Activity: From the data underneath, reproduce exactly the stretch that begins at the line with "move | vase" and ends after the line with "dispenser in orange".

(Object change descriptions)
BEGIN

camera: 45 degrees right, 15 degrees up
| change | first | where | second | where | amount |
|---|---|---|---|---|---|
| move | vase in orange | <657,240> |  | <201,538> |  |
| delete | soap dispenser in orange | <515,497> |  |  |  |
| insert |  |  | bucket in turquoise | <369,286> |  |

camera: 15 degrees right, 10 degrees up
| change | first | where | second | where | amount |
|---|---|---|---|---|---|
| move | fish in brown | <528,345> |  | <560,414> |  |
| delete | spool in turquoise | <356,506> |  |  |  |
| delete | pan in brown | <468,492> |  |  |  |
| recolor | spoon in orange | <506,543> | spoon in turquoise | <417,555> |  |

END
BEGIN

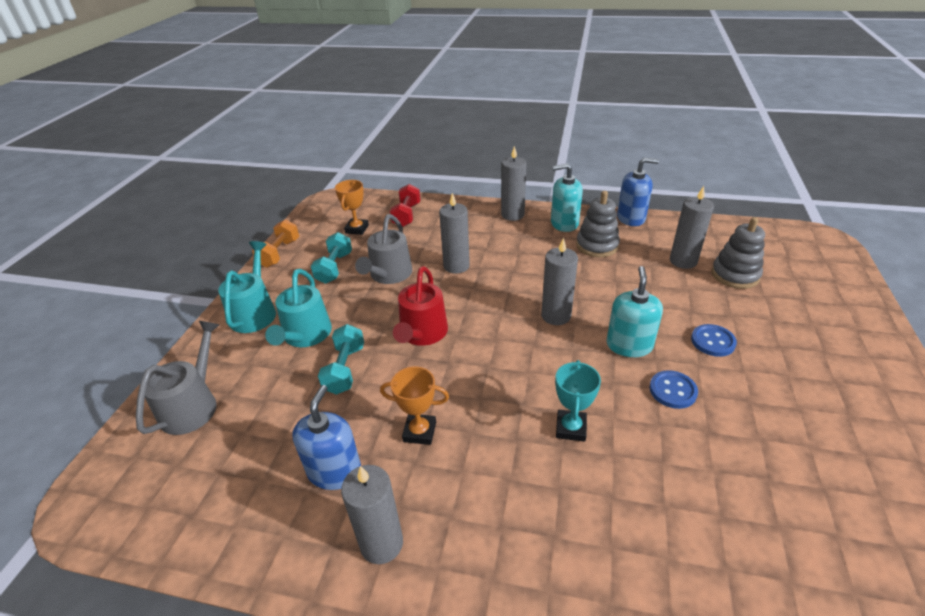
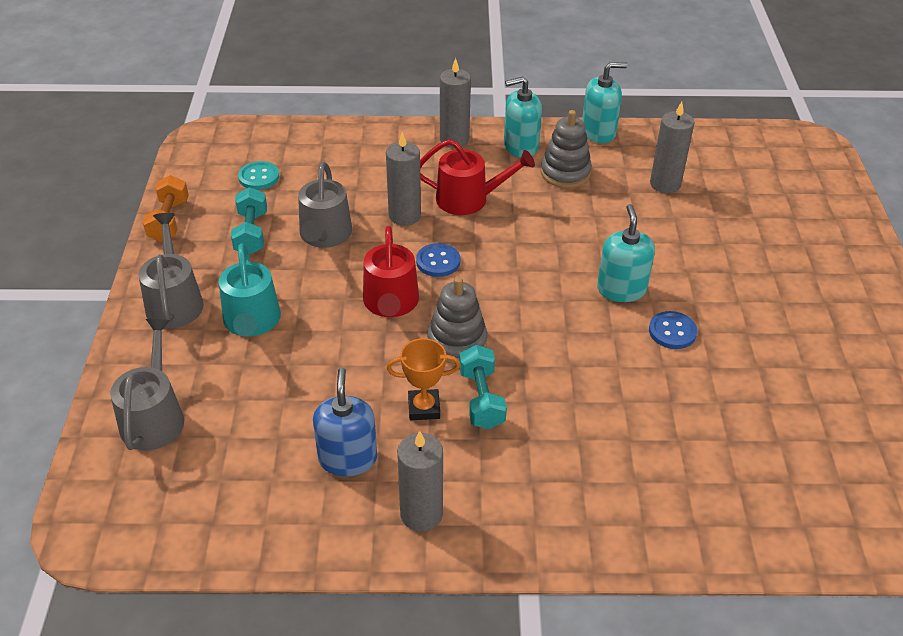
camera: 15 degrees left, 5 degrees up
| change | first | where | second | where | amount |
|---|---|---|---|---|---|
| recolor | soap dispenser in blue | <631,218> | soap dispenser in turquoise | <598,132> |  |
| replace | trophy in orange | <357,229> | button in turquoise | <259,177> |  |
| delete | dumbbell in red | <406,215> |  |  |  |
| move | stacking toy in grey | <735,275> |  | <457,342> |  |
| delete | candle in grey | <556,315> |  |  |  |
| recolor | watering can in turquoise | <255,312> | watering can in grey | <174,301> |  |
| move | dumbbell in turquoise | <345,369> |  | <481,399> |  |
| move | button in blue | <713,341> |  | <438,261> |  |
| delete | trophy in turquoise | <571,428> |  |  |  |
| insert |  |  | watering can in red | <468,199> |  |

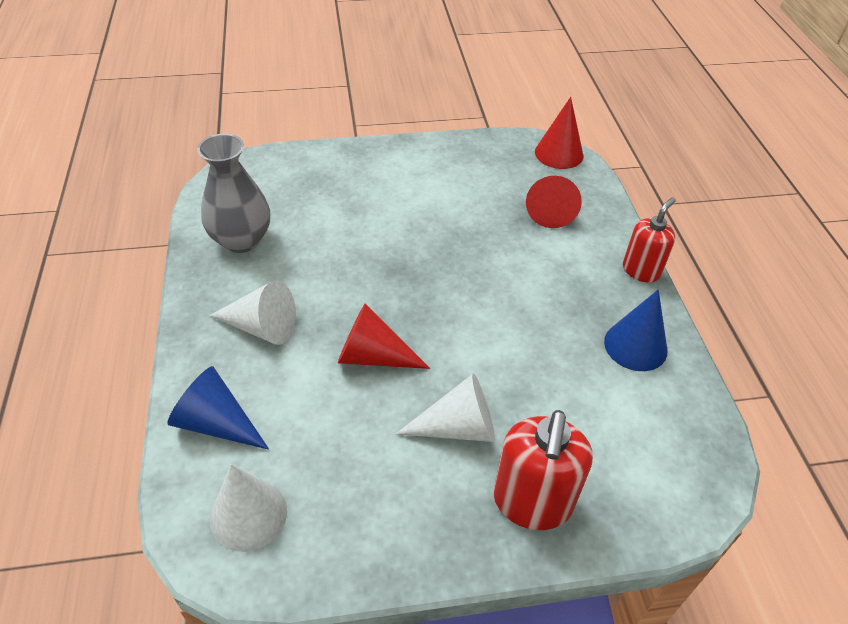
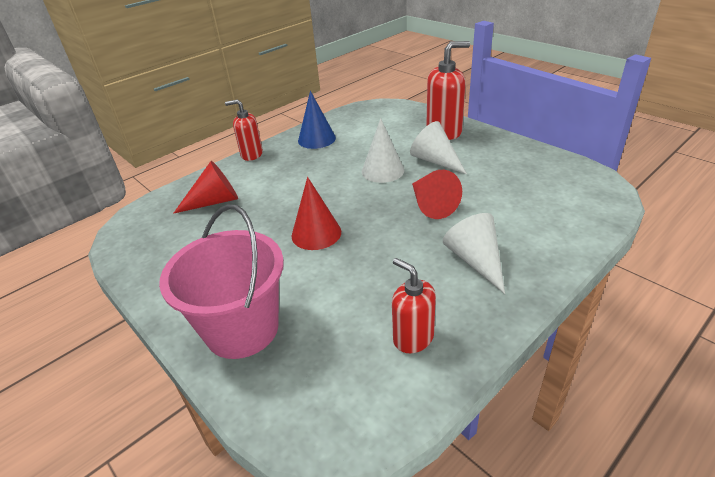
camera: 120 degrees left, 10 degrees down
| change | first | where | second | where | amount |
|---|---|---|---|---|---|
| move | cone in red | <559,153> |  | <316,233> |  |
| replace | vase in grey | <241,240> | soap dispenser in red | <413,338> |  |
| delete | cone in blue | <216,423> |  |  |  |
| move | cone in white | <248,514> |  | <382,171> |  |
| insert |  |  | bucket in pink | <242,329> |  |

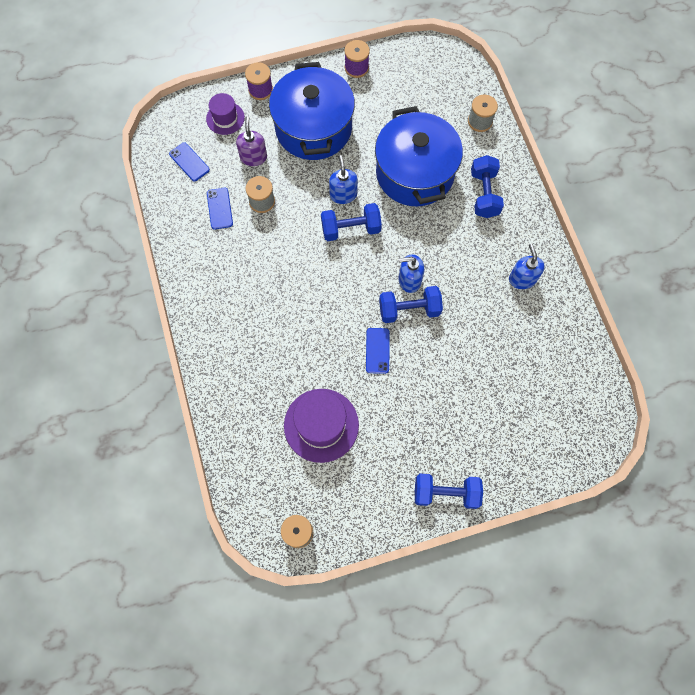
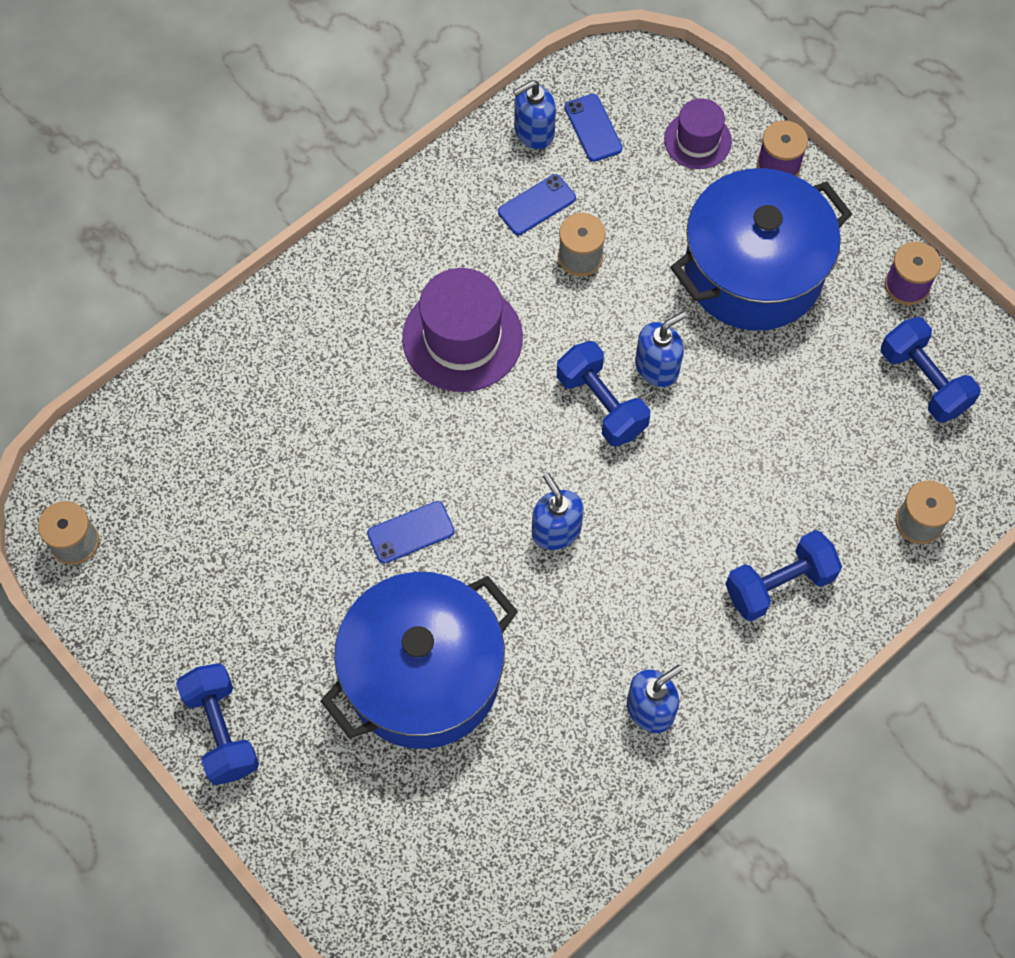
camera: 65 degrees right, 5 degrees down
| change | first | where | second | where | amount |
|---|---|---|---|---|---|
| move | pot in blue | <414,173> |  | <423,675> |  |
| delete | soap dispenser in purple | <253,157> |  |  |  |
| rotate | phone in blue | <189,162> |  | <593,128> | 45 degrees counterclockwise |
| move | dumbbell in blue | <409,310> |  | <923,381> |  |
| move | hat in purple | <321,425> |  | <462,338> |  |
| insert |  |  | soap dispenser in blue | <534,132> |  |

END

Answer to this task:
| move | vase in orange | <657,240> |  | <201,538> |  |
| delete | soap dispenser in orange | <515,497> |  |  |  |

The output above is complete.